● GIVEN MATERIAL:

|---|

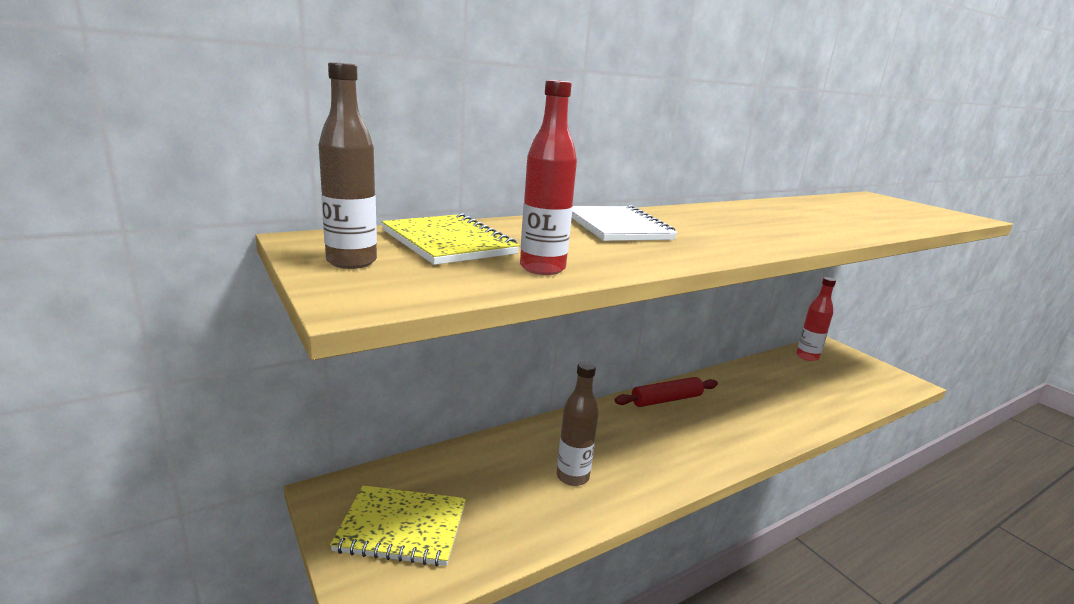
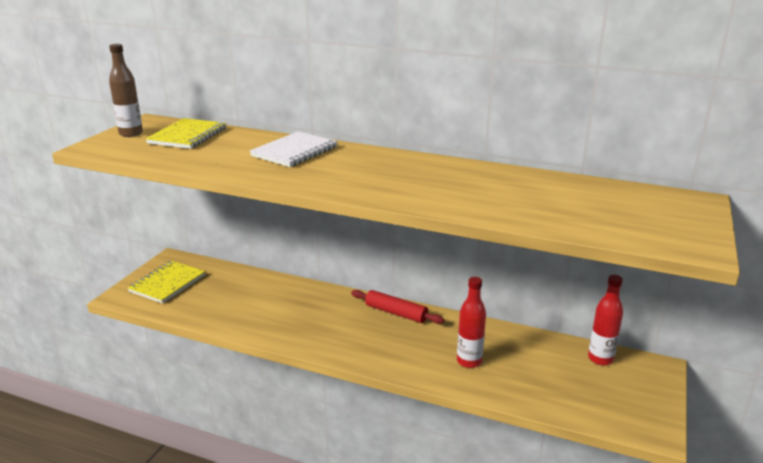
camera: 55 degrees right, 5 degrees up
(402, 527) = (167, 283): yellow notebook -> yellow notebook turned 60 degrees clockwise
(542, 268) = (176, 158): red bottle -> red bottle (469, 361)
(572, 477) = (258, 310): brown bottle -> none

|---|

● WHAT IS REQUIRED:
State how many lines in the listing above contain the word "degrees", giving only the number.

● ANSWER SECTION:
2